___ RECORDS FOR PROCESSING

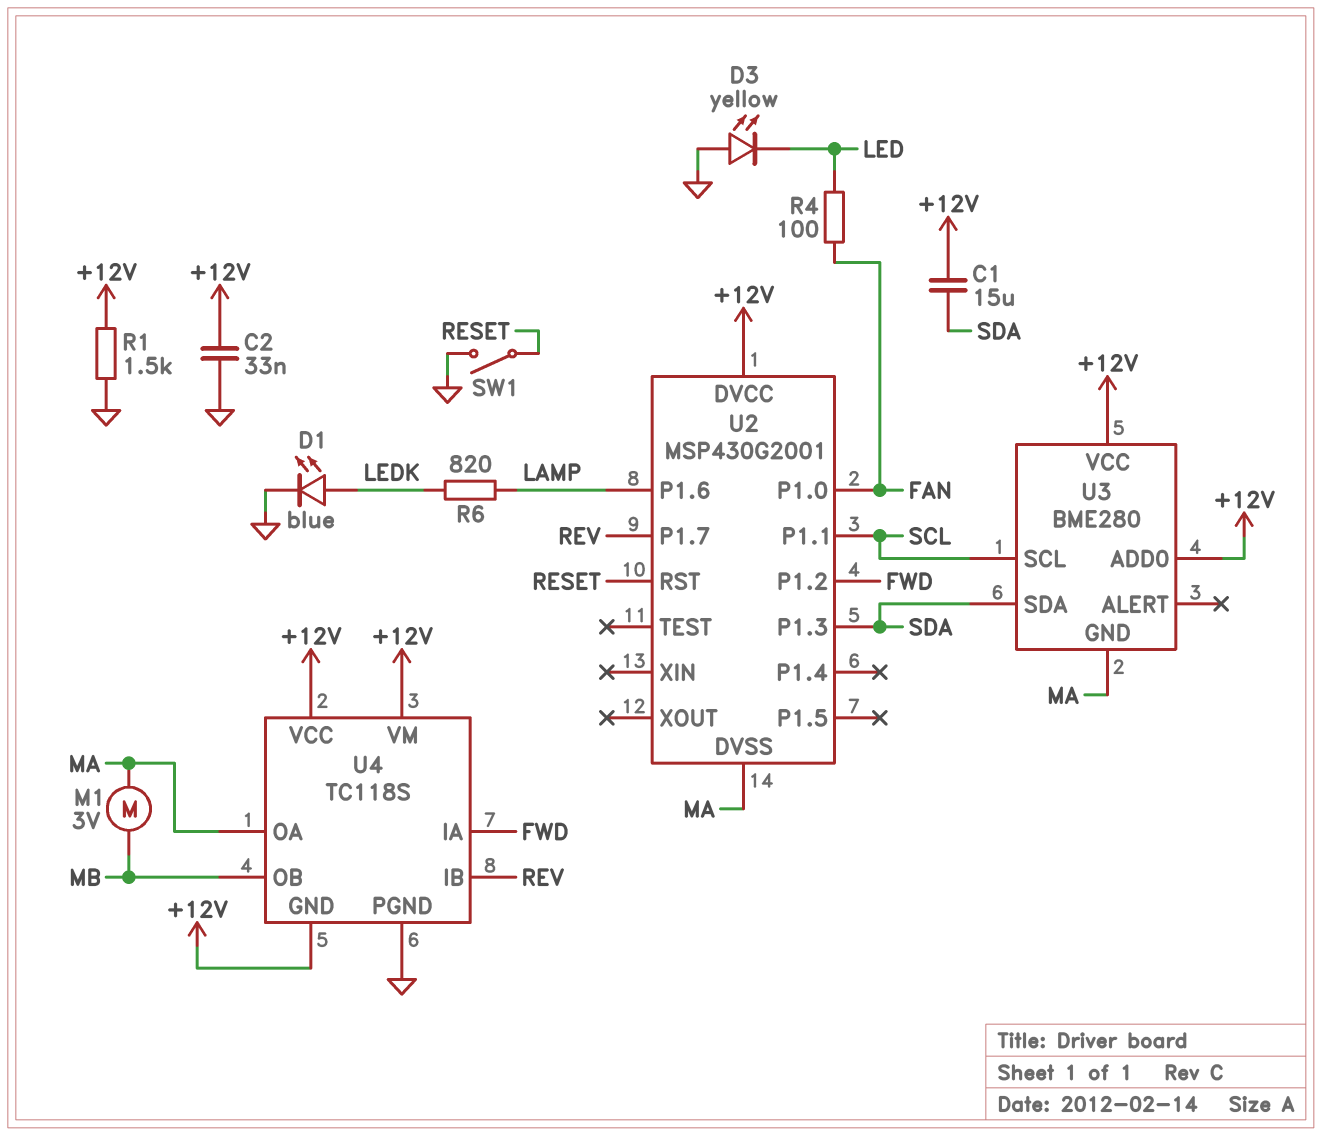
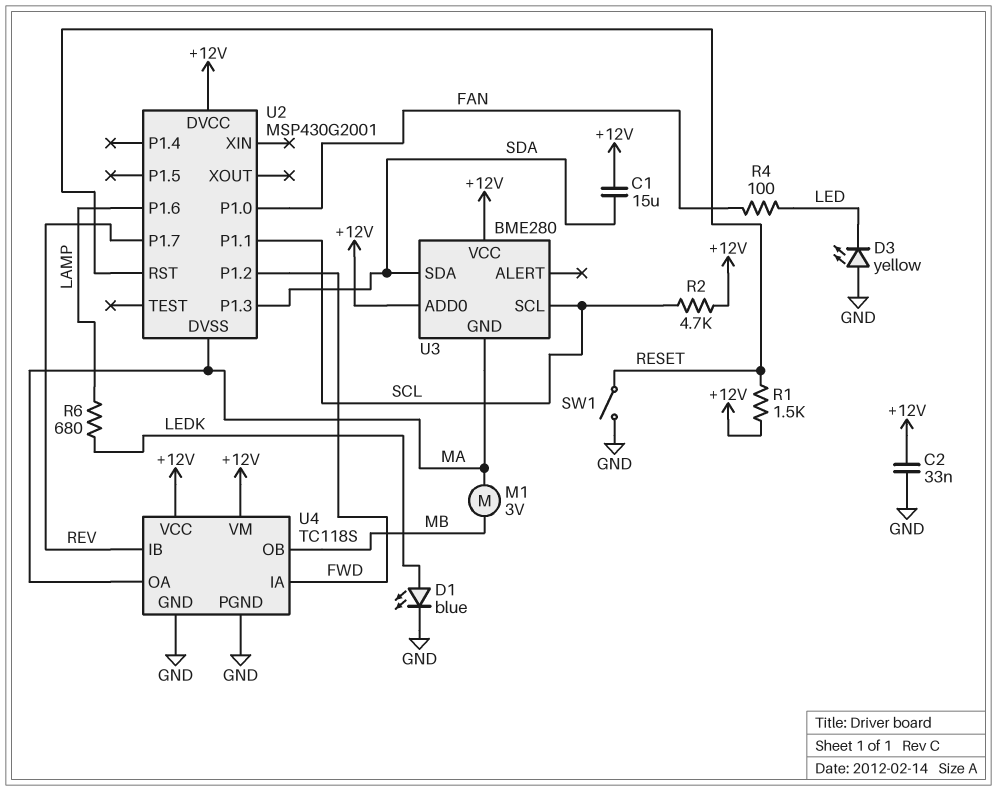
R1: 1.5k (+12V, GND) -> 1.5k (+12V, RESET)
R2: none -> 4.7k (+12V, SCL)
R6: 820 (LAMP, LEDK) -> 680 (LAMP, LEDK)
U4 pin GND: +12V -> GND

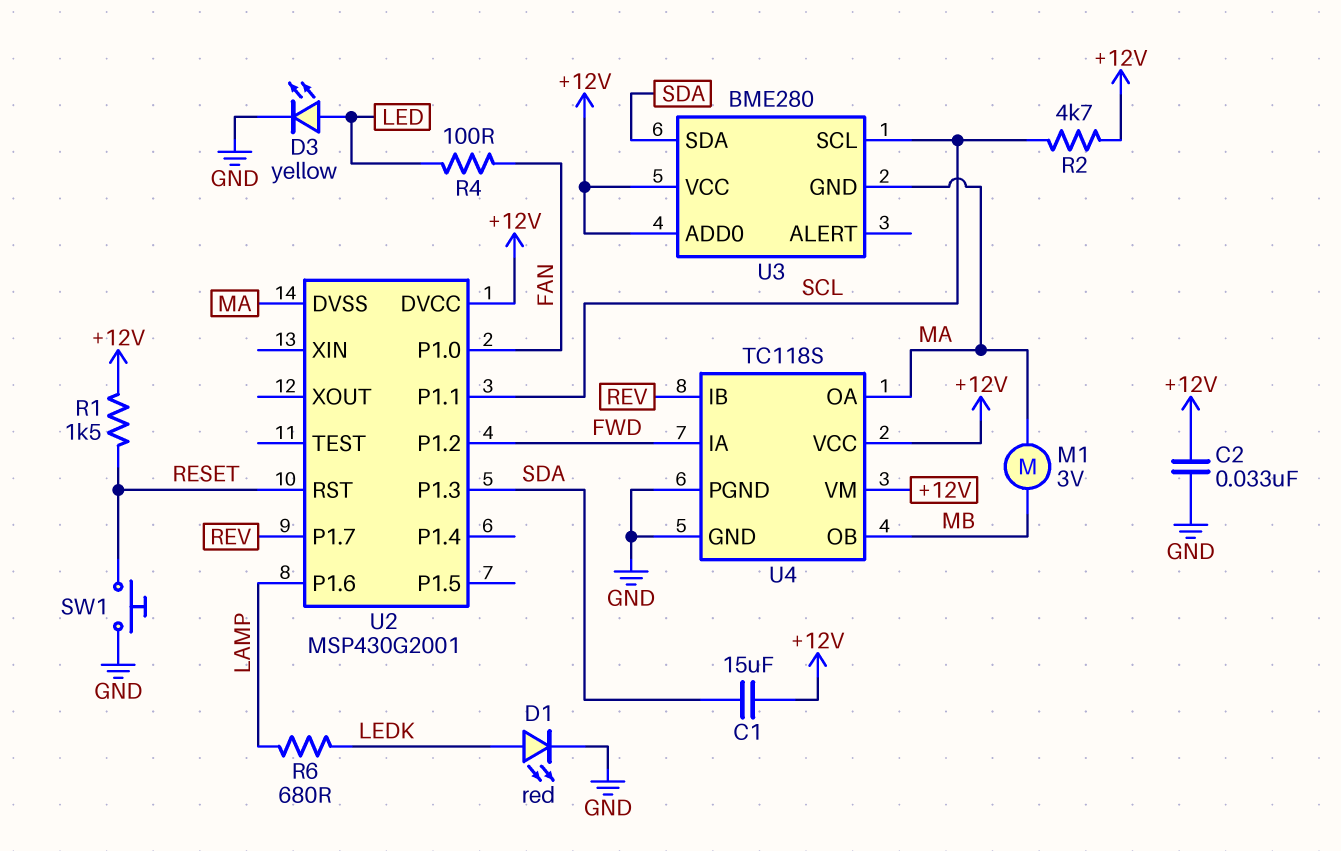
D1: LED blue (A LEDK, K GND) -> LED red (A LEDK, K GND)
D3: LED yellow (A GND, K LED) -> LED yellow (A LED, K GND)
SW1: switch (GND, RESET) -> button (GND, RESET)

______

Copy out every line of the material above precisely, omitting the pictures.

R1: 1.5k (+12V, GND) -> 1.5k (+12V, RESET)
R2: none -> 4.7k (+12V, SCL)
R6: 820 (LAMP, LEDK) -> 680 (LAMP, LEDK)
U4 pin GND: +12V -> GND

D1: LED blue (A LEDK, K GND) -> LED red (A LEDK, K GND)
D3: LED yellow (A GND, K LED) -> LED yellow (A LED, K GND)
SW1: switch (GND, RESET) -> button (GND, RESET)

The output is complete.